**What you should do**:
Produce an exact copy of all the data below, dropping every image.

*** Data provided

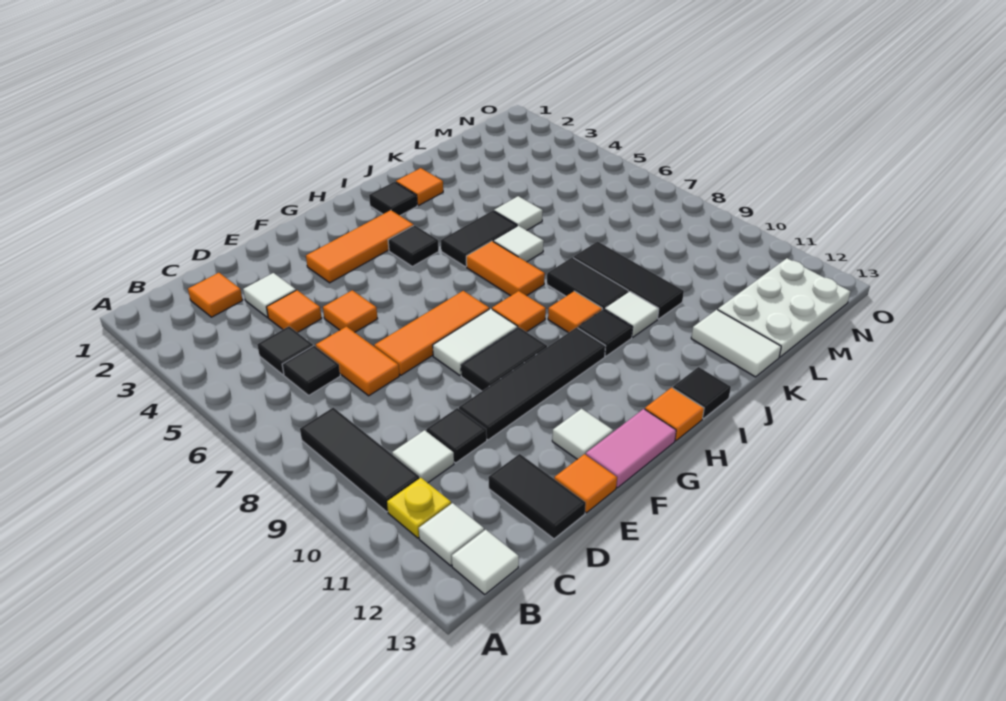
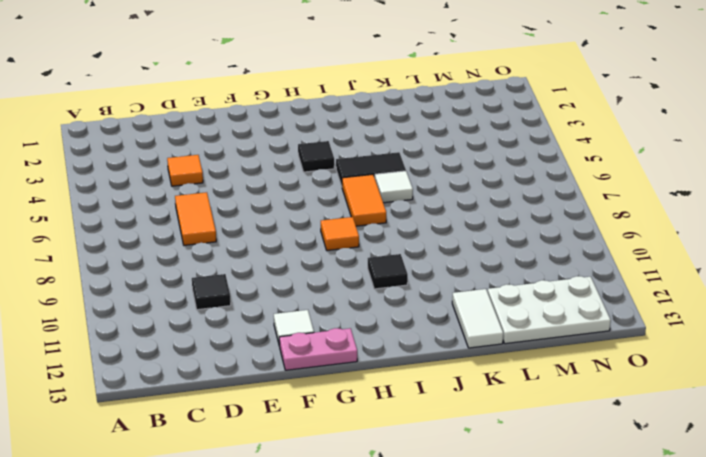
pink plate F13:G13 level 1 -> pink tile F13:G13 level 1
none -> black tile B8:B10 level 1
none -> yellow plate B11 level 1
none -> white tile B12 level 1
none -> white tile B13 level 1

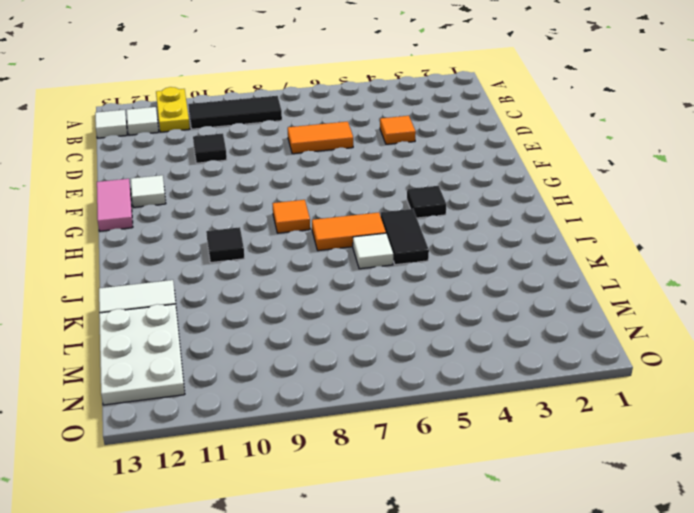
yellow plate A11:B11 level 1 -> yellow plate B11 level 1
none -> orange tile C2 level 1
none -> black tile C5 level 1
none -> black tile C6 level 1
none -> white tile C10 level 1

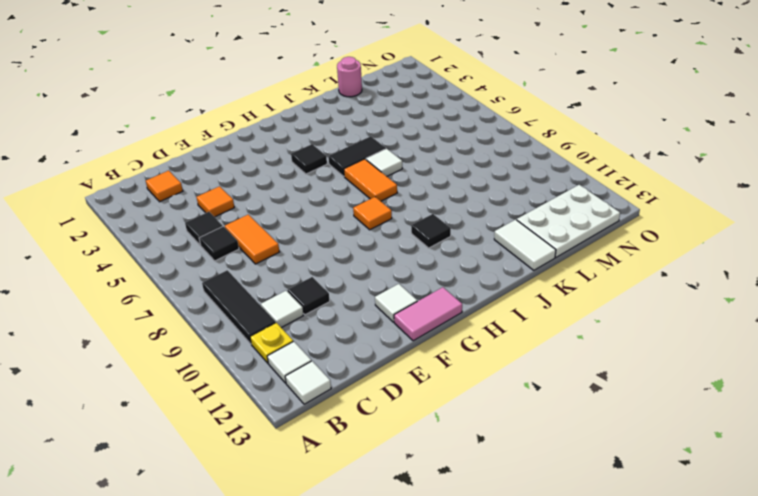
pink round brick L1 level 1 -> none
none -> white tile D3 level 1
none -> black tile D12:D13 level 1
none -> orange tile E5 level 1
none -> orange tile E7:G7 level 1

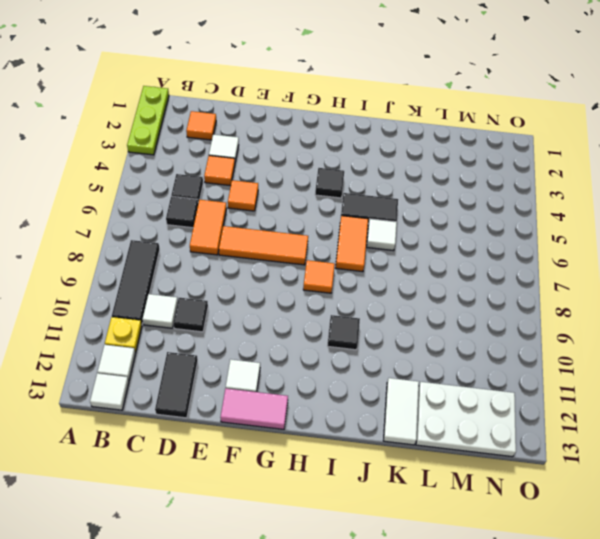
lime plate A1:A3 level 1 -> none
none -> black tile E10:H10 level 1
none -> orange tile E13 level 1
none -> orange tile F3:H3 level 1
none -> white tile F8:G8 level 1

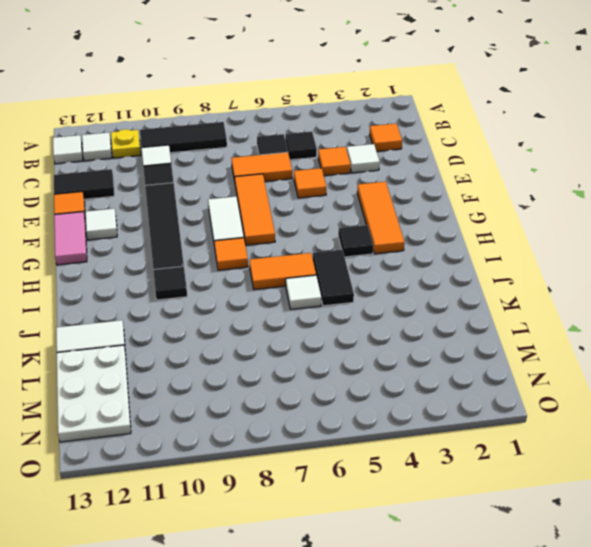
none -> black tile F9:G9 level 1
none -> orange tile H13 level 1
none -> black tile I2 level 1
none -> orange tile I9 level 1

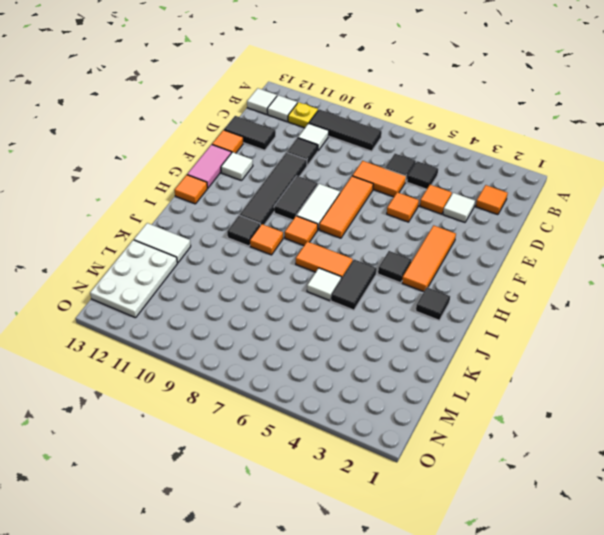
none -> black tile I13 level 1
none -> orange tile J2 level 1
none -> black tile J8:J9 level 1
none -> white tile J10 level 1

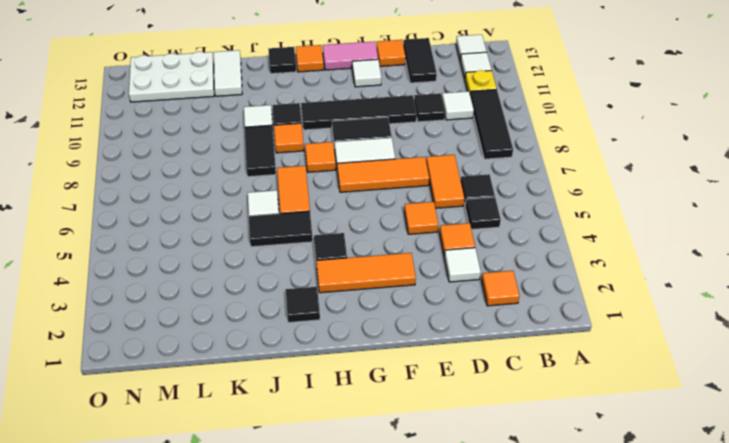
none -> orange tile J2 level 1
none -> white tile K5 level 1
none -> black tile K8:K10 level 1

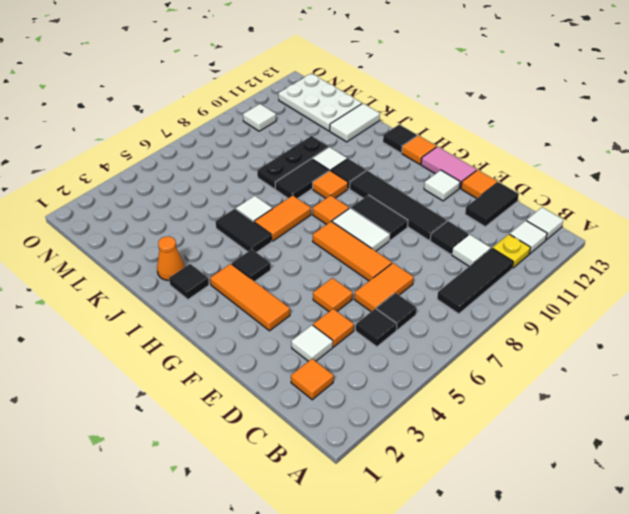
orange cone J2 level 1 -> orange tile J2 level 1
black plate K8:K10 level 1 -> black tile K8:K10 level 1
white tile N10 level 1 -> white tile K5 level 1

******

**Written answer**:
pink plate F13:G13 level 1 -> pink tile F13:G13 level 1
none -> black tile B8:B10 level 1
none -> yellow plate B11 level 1
none -> white tile B12 level 1
none -> white tile B13 level 1

yellow plate A11:B11 level 1 -> yellow plate B11 level 1
none -> orange tile C2 level 1
none -> black tile C5 level 1
none -> black tile C6 level 1
none -> white tile C10 level 1

pink round brick L1 level 1 -> none
none -> white tile D3 level 1
none -> black tile D12:D13 level 1
none -> orange tile E5 level 1
none -> orange tile E7:G7 level 1

lime plate A1:A3 level 1 -> none
none -> black tile E10:H10 level 1
none -> orange tile E13 level 1
none -> orange tile F3:H3 level 1
none -> white tile F8:G8 level 1

none -> black tile F9:G9 level 1
none -> orange tile H13 level 1
none -> black tile I2 level 1
none -> orange tile I9 level 1

none -> black tile I13 level 1
none -> orange tile J2 level 1
none -> black tile J8:J9 level 1
none -> white tile J10 level 1

none -> orange tile J2 level 1
none -> white tile K5 level 1
none -> black tile K8:K10 level 1

orange cone J2 level 1 -> orange tile J2 level 1
black plate K8:K10 level 1 -> black tile K8:K10 level 1
white tile N10 level 1 -> white tile K5 level 1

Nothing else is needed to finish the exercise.